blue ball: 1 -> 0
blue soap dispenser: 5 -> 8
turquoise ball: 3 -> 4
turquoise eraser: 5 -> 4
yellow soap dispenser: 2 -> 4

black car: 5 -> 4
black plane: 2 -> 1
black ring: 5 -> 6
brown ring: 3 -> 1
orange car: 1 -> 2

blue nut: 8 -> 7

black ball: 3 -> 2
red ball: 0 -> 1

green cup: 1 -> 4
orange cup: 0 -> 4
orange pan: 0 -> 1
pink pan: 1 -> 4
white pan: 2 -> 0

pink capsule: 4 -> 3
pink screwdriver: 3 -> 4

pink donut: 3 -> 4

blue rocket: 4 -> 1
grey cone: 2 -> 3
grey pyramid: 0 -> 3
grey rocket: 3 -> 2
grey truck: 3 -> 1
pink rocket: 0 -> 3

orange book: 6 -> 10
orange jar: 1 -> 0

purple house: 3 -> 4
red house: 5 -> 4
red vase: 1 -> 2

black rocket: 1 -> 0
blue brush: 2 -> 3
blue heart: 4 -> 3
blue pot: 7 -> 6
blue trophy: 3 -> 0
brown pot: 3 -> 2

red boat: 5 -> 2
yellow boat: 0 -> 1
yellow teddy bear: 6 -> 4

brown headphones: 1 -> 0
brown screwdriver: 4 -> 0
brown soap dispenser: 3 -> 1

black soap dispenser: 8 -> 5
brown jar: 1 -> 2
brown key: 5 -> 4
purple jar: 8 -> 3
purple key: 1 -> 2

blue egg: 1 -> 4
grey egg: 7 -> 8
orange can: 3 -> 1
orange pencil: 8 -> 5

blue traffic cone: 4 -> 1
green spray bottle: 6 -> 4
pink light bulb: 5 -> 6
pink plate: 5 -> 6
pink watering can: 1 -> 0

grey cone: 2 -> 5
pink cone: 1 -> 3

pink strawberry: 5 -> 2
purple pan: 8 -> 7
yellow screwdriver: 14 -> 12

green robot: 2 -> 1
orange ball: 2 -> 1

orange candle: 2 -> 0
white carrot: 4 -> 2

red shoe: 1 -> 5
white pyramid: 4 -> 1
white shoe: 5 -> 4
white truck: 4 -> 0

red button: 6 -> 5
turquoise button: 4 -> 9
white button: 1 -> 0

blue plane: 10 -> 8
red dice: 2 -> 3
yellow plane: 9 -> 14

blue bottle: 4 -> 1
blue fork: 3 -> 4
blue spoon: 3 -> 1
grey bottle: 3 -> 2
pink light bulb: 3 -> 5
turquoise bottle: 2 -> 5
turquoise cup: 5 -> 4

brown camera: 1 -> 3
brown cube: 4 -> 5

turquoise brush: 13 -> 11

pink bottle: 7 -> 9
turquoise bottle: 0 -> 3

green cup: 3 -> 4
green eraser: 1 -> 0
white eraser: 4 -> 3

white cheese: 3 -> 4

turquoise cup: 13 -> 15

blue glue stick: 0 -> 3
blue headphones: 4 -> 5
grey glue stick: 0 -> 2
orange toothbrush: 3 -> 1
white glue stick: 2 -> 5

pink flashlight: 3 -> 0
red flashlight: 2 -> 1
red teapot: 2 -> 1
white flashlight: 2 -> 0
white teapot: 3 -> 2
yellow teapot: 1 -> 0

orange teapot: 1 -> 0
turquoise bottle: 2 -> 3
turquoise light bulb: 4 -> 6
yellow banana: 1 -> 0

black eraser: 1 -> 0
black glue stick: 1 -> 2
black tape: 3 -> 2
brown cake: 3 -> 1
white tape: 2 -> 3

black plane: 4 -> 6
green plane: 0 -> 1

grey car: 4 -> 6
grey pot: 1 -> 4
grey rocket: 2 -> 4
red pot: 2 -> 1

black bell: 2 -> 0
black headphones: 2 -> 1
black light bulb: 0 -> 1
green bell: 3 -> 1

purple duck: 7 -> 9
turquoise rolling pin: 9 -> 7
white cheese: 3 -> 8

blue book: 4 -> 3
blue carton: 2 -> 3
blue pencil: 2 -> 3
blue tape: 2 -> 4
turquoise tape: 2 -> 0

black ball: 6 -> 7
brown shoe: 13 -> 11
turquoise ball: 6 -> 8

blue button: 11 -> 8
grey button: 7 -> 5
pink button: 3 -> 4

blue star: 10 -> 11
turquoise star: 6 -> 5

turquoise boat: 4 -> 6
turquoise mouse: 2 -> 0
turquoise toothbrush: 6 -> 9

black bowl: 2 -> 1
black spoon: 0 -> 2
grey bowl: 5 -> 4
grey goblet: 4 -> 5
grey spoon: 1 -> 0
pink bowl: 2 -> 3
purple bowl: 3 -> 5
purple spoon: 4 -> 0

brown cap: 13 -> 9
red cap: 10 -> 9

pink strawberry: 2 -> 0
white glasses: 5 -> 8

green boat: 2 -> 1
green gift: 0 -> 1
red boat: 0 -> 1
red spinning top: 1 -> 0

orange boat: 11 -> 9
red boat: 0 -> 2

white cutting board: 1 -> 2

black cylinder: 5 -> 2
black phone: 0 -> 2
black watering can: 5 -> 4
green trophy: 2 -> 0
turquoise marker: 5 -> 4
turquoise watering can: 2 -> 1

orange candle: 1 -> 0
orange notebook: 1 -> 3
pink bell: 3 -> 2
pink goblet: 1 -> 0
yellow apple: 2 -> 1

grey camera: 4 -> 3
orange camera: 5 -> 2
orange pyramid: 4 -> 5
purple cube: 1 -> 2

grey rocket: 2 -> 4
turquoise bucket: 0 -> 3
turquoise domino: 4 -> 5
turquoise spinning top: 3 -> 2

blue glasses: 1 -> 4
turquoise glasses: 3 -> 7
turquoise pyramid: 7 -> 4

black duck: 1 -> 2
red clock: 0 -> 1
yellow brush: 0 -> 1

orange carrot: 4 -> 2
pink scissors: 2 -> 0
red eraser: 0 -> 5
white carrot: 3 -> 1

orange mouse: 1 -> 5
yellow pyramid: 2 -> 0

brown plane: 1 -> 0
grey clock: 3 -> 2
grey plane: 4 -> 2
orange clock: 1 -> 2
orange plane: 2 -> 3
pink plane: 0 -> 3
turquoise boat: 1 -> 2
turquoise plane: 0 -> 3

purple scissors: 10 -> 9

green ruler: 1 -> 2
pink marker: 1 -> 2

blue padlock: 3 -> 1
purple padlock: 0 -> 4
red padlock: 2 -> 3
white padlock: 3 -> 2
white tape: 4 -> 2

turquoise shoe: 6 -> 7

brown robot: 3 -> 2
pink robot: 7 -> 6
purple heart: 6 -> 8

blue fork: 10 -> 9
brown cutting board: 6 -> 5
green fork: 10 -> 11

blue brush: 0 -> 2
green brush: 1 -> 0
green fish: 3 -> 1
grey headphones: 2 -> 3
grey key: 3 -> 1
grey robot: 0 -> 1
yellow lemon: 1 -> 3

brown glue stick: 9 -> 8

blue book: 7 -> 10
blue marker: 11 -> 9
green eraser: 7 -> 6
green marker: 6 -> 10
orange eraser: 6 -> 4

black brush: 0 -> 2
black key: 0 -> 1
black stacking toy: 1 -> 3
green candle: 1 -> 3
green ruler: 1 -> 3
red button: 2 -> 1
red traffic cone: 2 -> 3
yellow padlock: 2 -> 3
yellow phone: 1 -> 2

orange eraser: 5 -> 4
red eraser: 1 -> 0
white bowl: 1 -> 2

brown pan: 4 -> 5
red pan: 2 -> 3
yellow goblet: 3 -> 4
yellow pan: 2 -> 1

──────

Problem to solve: A faithful, word-for-word transcript of the material above is the required answer.

Response to the exercise:
blue ball: 1 -> 0
blue soap dispenser: 5 -> 8
turquoise ball: 3 -> 4
turquoise eraser: 5 -> 4
yellow soap dispenser: 2 -> 4

black car: 5 -> 4
black plane: 2 -> 1
black ring: 5 -> 6
brown ring: 3 -> 1
orange car: 1 -> 2

blue nut: 8 -> 7

black ball: 3 -> 2
red ball: 0 -> 1

green cup: 1 -> 4
orange cup: 0 -> 4
orange pan: 0 -> 1
pink pan: 1 -> 4
white pan: 2 -> 0

pink capsule: 4 -> 3
pink screwdriver: 3 -> 4

pink donut: 3 -> 4

blue rocket: 4 -> 1
grey cone: 2 -> 3
grey pyramid: 0 -> 3
grey rocket: 3 -> 2
grey truck: 3 -> 1
pink rocket: 0 -> 3

orange book: 6 -> 10
orange jar: 1 -> 0

purple house: 3 -> 4
red house: 5 -> 4
red vase: 1 -> 2

black rocket: 1 -> 0
blue brush: 2 -> 3
blue heart: 4 -> 3
blue pot: 7 -> 6
blue trophy: 3 -> 0
brown pot: 3 -> 2

red boat: 5 -> 2
yellow boat: 0 -> 1
yellow teddy bear: 6 -> 4

brown headphones: 1 -> 0
brown screwdriver: 4 -> 0
brown soap dispenser: 3 -> 1

black soap dispenser: 8 -> 5
brown jar: 1 -> 2
brown key: 5 -> 4
purple jar: 8 -> 3
purple key: 1 -> 2

blue egg: 1 -> 4
grey egg: 7 -> 8
orange can: 3 -> 1
orange pencil: 8 -> 5

blue traffic cone: 4 -> 1
green spray bottle: 6 -> 4
pink light bulb: 5 -> 6
pink plate: 5 -> 6
pink watering can: 1 -> 0

grey cone: 2 -> 5
pink cone: 1 -> 3

pink strawberry: 5 -> 2
purple pan: 8 -> 7
yellow screwdriver: 14 -> 12

green robot: 2 -> 1
orange ball: 2 -> 1

orange candle: 2 -> 0
white carrot: 4 -> 2

red shoe: 1 -> 5
white pyramid: 4 -> 1
white shoe: 5 -> 4
white truck: 4 -> 0

red button: 6 -> 5
turquoise button: 4 -> 9
white button: 1 -> 0

blue plane: 10 -> 8
red dice: 2 -> 3
yellow plane: 9 -> 14

blue bottle: 4 -> 1
blue fork: 3 -> 4
blue spoon: 3 -> 1
grey bottle: 3 -> 2
pink light bulb: 3 -> 5
turquoise bottle: 2 -> 5
turquoise cup: 5 -> 4

brown camera: 1 -> 3
brown cube: 4 -> 5

turquoise brush: 13 -> 11

pink bottle: 7 -> 9
turquoise bottle: 0 -> 3

green cup: 3 -> 4
green eraser: 1 -> 0
white eraser: 4 -> 3

white cheese: 3 -> 4

turquoise cup: 13 -> 15

blue glue stick: 0 -> 3
blue headphones: 4 -> 5
grey glue stick: 0 -> 2
orange toothbrush: 3 -> 1
white glue stick: 2 -> 5

pink flashlight: 3 -> 0
red flashlight: 2 -> 1
red teapot: 2 -> 1
white flashlight: 2 -> 0
white teapot: 3 -> 2
yellow teapot: 1 -> 0

orange teapot: 1 -> 0
turquoise bottle: 2 -> 3
turquoise light bulb: 4 -> 6
yellow banana: 1 -> 0

black eraser: 1 -> 0
black glue stick: 1 -> 2
black tape: 3 -> 2
brown cake: 3 -> 1
white tape: 2 -> 3

black plane: 4 -> 6
green plane: 0 -> 1

grey car: 4 -> 6
grey pot: 1 -> 4
grey rocket: 2 -> 4
red pot: 2 -> 1

black bell: 2 -> 0
black headphones: 2 -> 1
black light bulb: 0 -> 1
green bell: 3 -> 1

purple duck: 7 -> 9
turquoise rolling pin: 9 -> 7
white cheese: 3 -> 8

blue book: 4 -> 3
blue carton: 2 -> 3
blue pencil: 2 -> 3
blue tape: 2 -> 4
turquoise tape: 2 -> 0

black ball: 6 -> 7
brown shoe: 13 -> 11
turquoise ball: 6 -> 8

blue button: 11 -> 8
grey button: 7 -> 5
pink button: 3 -> 4

blue star: 10 -> 11
turquoise star: 6 -> 5

turquoise boat: 4 -> 6
turquoise mouse: 2 -> 0
turquoise toothbrush: 6 -> 9

black bowl: 2 -> 1
black spoon: 0 -> 2
grey bowl: 5 -> 4
grey goblet: 4 -> 5
grey spoon: 1 -> 0
pink bowl: 2 -> 3
purple bowl: 3 -> 5
purple spoon: 4 -> 0

brown cap: 13 -> 9
red cap: 10 -> 9

pink strawberry: 2 -> 0
white glasses: 5 -> 8

green boat: 2 -> 1
green gift: 0 -> 1
red boat: 0 -> 1
red spinning top: 1 -> 0

orange boat: 11 -> 9
red boat: 0 -> 2

white cutting board: 1 -> 2

black cylinder: 5 -> 2
black phone: 0 -> 2
black watering can: 5 -> 4
green trophy: 2 -> 0
turquoise marker: 5 -> 4
turquoise watering can: 2 -> 1

orange candle: 1 -> 0
orange notebook: 1 -> 3
pink bell: 3 -> 2
pink goblet: 1 -> 0
yellow apple: 2 -> 1

grey camera: 4 -> 3
orange camera: 5 -> 2
orange pyramid: 4 -> 5
purple cube: 1 -> 2

grey rocket: 2 -> 4
turquoise bucket: 0 -> 3
turquoise domino: 4 -> 5
turquoise spinning top: 3 -> 2

blue glasses: 1 -> 4
turquoise glasses: 3 -> 7
turquoise pyramid: 7 -> 4

black duck: 1 -> 2
red clock: 0 -> 1
yellow brush: 0 -> 1

orange carrot: 4 -> 2
pink scissors: 2 -> 0
red eraser: 0 -> 5
white carrot: 3 -> 1

orange mouse: 1 -> 5
yellow pyramid: 2 -> 0

brown plane: 1 -> 0
grey clock: 3 -> 2
grey plane: 4 -> 2
orange clock: 1 -> 2
orange plane: 2 -> 3
pink plane: 0 -> 3
turquoise boat: 1 -> 2
turquoise plane: 0 -> 3

purple scissors: 10 -> 9

green ruler: 1 -> 2
pink marker: 1 -> 2

blue padlock: 3 -> 1
purple padlock: 0 -> 4
red padlock: 2 -> 3
white padlock: 3 -> 2
white tape: 4 -> 2

turquoise shoe: 6 -> 7

brown robot: 3 -> 2
pink robot: 7 -> 6
purple heart: 6 -> 8

blue fork: 10 -> 9
brown cutting board: 6 -> 5
green fork: 10 -> 11

blue brush: 0 -> 2
green brush: 1 -> 0
green fish: 3 -> 1
grey headphones: 2 -> 3
grey key: 3 -> 1
grey robot: 0 -> 1
yellow lemon: 1 -> 3

brown glue stick: 9 -> 8

blue book: 7 -> 10
blue marker: 11 -> 9
green eraser: 7 -> 6
green marker: 6 -> 10
orange eraser: 6 -> 4

black brush: 0 -> 2
black key: 0 -> 1
black stacking toy: 1 -> 3
green candle: 1 -> 3
green ruler: 1 -> 3
red button: 2 -> 1
red traffic cone: 2 -> 3
yellow padlock: 2 -> 3
yellow phone: 1 -> 2

orange eraser: 5 -> 4
red eraser: 1 -> 0
white bowl: 1 -> 2

brown pan: 4 -> 5
red pan: 2 -> 3
yellow goblet: 3 -> 4
yellow pan: 2 -> 1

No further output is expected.